### EXERCISE AIM
Set out all the rows below as a Markdown table with two columns, Number and Entry, numbering the lines in order from 1. Skip blank lines and leave the pictures out.

### DATASET EXTRACT
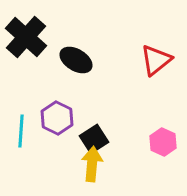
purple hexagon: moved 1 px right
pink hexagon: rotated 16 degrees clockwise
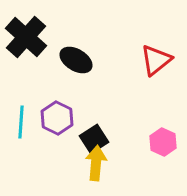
cyan line: moved 9 px up
yellow arrow: moved 4 px right, 1 px up
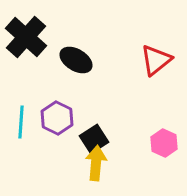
pink hexagon: moved 1 px right, 1 px down
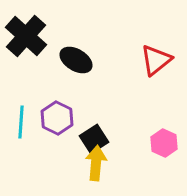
black cross: moved 1 px up
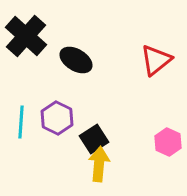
pink hexagon: moved 4 px right, 1 px up
yellow arrow: moved 3 px right, 1 px down
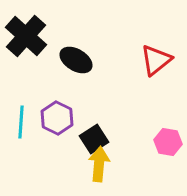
pink hexagon: rotated 16 degrees counterclockwise
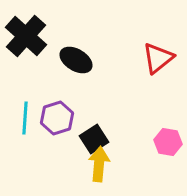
red triangle: moved 2 px right, 2 px up
purple hexagon: rotated 16 degrees clockwise
cyan line: moved 4 px right, 4 px up
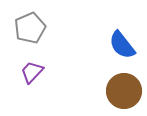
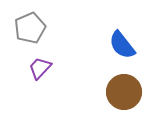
purple trapezoid: moved 8 px right, 4 px up
brown circle: moved 1 px down
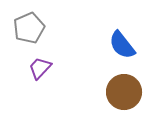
gray pentagon: moved 1 px left
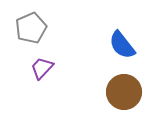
gray pentagon: moved 2 px right
purple trapezoid: moved 2 px right
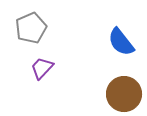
blue semicircle: moved 1 px left, 3 px up
brown circle: moved 2 px down
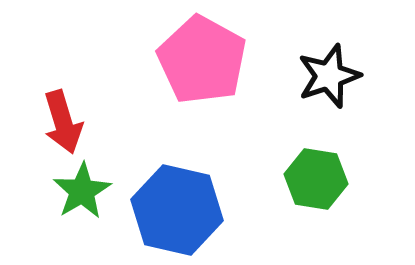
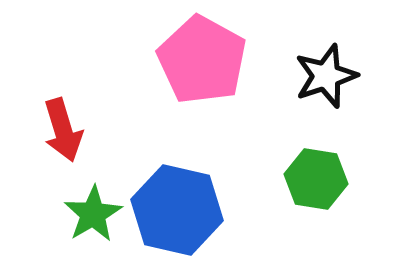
black star: moved 3 px left
red arrow: moved 8 px down
green star: moved 11 px right, 23 px down
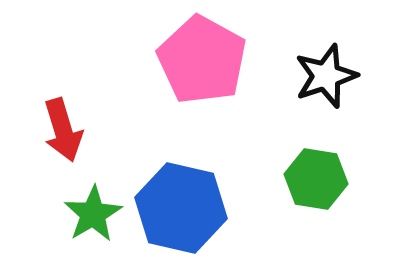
blue hexagon: moved 4 px right, 2 px up
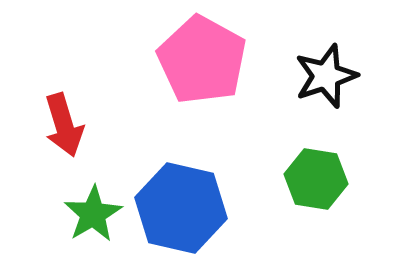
red arrow: moved 1 px right, 5 px up
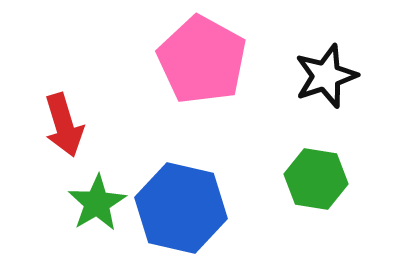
green star: moved 4 px right, 11 px up
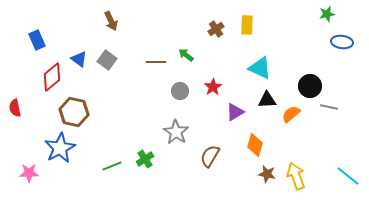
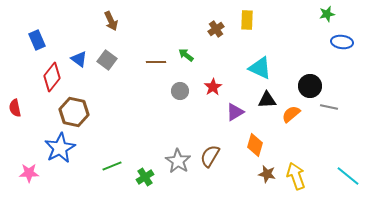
yellow rectangle: moved 5 px up
red diamond: rotated 12 degrees counterclockwise
gray star: moved 2 px right, 29 px down
green cross: moved 18 px down
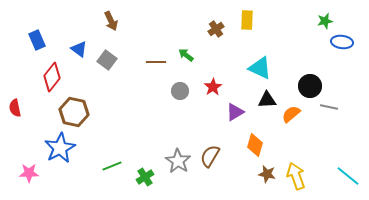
green star: moved 2 px left, 7 px down
blue triangle: moved 10 px up
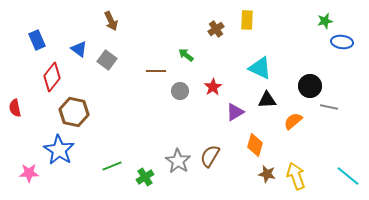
brown line: moved 9 px down
orange semicircle: moved 2 px right, 7 px down
blue star: moved 1 px left, 2 px down; rotated 12 degrees counterclockwise
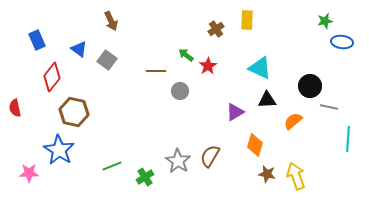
red star: moved 5 px left, 21 px up
cyan line: moved 37 px up; rotated 55 degrees clockwise
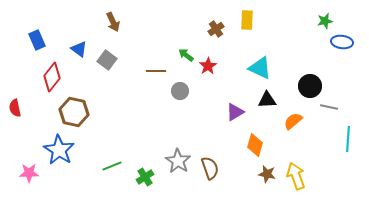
brown arrow: moved 2 px right, 1 px down
brown semicircle: moved 12 px down; rotated 130 degrees clockwise
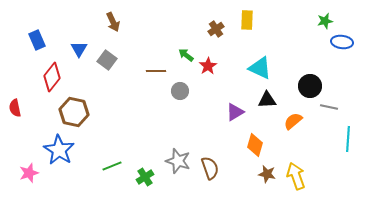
blue triangle: rotated 24 degrees clockwise
gray star: rotated 15 degrees counterclockwise
pink star: rotated 18 degrees counterclockwise
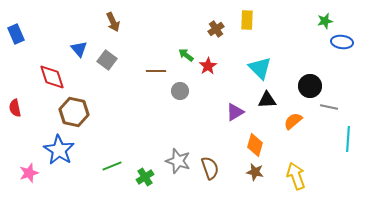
blue rectangle: moved 21 px left, 6 px up
blue triangle: rotated 12 degrees counterclockwise
cyan triangle: rotated 20 degrees clockwise
red diamond: rotated 56 degrees counterclockwise
brown star: moved 12 px left, 2 px up
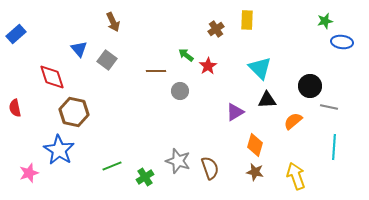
blue rectangle: rotated 72 degrees clockwise
cyan line: moved 14 px left, 8 px down
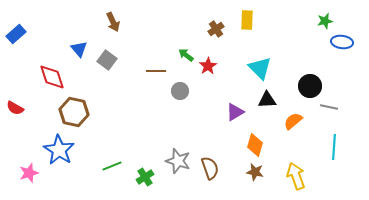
red semicircle: rotated 48 degrees counterclockwise
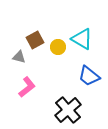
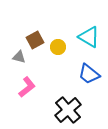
cyan triangle: moved 7 px right, 2 px up
blue trapezoid: moved 2 px up
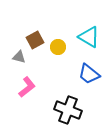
black cross: rotated 28 degrees counterclockwise
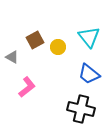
cyan triangle: rotated 20 degrees clockwise
gray triangle: moved 7 px left; rotated 16 degrees clockwise
black cross: moved 13 px right, 1 px up; rotated 8 degrees counterclockwise
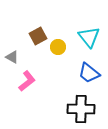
brown square: moved 3 px right, 4 px up
blue trapezoid: moved 1 px up
pink L-shape: moved 6 px up
black cross: rotated 12 degrees counterclockwise
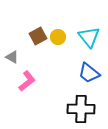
yellow circle: moved 10 px up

### RESULT OF THIS EXERCISE
| Number | Entry |
|---|---|
| 1 | purple hexagon: moved 1 px right |
| 2 | pink hexagon: rotated 16 degrees clockwise |
| 3 | cyan line: moved 9 px up |
| 4 | yellow arrow: moved 4 px right, 1 px up |
| 5 | pink hexagon: moved 1 px right, 1 px down |
| 6 | black cross: moved 1 px up |
| 7 | pink hexagon: moved 4 px right, 1 px up |
| 8 | yellow arrow: moved 3 px right, 1 px down |
| 9 | pink hexagon: rotated 16 degrees counterclockwise |
| 10 | red triangle: moved 2 px right, 2 px up |
| 11 | purple hexagon: rotated 16 degrees clockwise |
| 12 | cyan line: moved 4 px right, 4 px up |
| 13 | purple trapezoid: moved 8 px right, 4 px up |
| 14 | brown circle: moved 1 px down |
| 15 | gray pentagon: moved 1 px left |
| 16 | gray pentagon: moved 2 px right |
| 17 | purple trapezoid: moved 2 px right |
| 18 | blue semicircle: moved 1 px left, 3 px up |
| 19 | brown circle: moved 2 px down |
| 20 | black star: moved 3 px left |
| 21 | red arrow: moved 8 px down |
| 22 | green star: moved 11 px right, 23 px down |
| 23 | blue hexagon: moved 4 px right, 2 px up |
| 24 | red arrow: moved 1 px right, 5 px up |
| 25 | green star: moved 4 px right, 11 px up |
| 26 | yellow rectangle: moved 5 px up |
| 27 | red diamond: rotated 12 degrees counterclockwise |
| 28 | gray star: moved 2 px right, 29 px down |
| 29 | green cross: moved 18 px down |
| 30 | green star: moved 2 px left, 7 px down |
| 31 | blue triangle: moved 10 px up |
| 32 | brown line: moved 9 px down |
| 33 | orange semicircle: moved 2 px right, 7 px down |
| 34 | blue star: moved 1 px left, 2 px down; rotated 12 degrees counterclockwise |
| 35 | red star: moved 5 px left, 21 px up |
| 36 | cyan line: moved 37 px up; rotated 55 degrees clockwise |
| 37 | brown arrow: moved 2 px right, 1 px down |
| 38 | brown semicircle: moved 12 px down; rotated 130 degrees clockwise |
| 39 | blue triangle: rotated 24 degrees clockwise |
| 40 | gray star: rotated 15 degrees counterclockwise |
| 41 | pink star: rotated 18 degrees counterclockwise |
| 42 | blue rectangle: moved 21 px left, 6 px up |
| 43 | blue triangle: rotated 12 degrees counterclockwise |
| 44 | cyan triangle: rotated 20 degrees clockwise |
| 45 | red diamond: rotated 56 degrees counterclockwise |
| 46 | brown star: moved 12 px left, 2 px up |
| 47 | blue rectangle: rotated 72 degrees clockwise |
| 48 | cyan line: moved 14 px left, 8 px down |
| 49 | red semicircle: rotated 48 degrees counterclockwise |
| 50 | cyan triangle: moved 7 px right, 2 px up |
| 51 | blue trapezoid: moved 2 px up |
| 52 | black cross: rotated 28 degrees counterclockwise |
| 53 | cyan triangle: rotated 20 degrees clockwise |
| 54 | gray triangle: moved 7 px left; rotated 16 degrees clockwise |
| 55 | black cross: moved 13 px right, 1 px up; rotated 8 degrees counterclockwise |
| 56 | brown square: moved 3 px right, 4 px up |
| 57 | blue trapezoid: moved 1 px up |
| 58 | pink L-shape: moved 6 px up |
| 59 | black cross: rotated 12 degrees counterclockwise |
| 60 | yellow circle: moved 10 px up |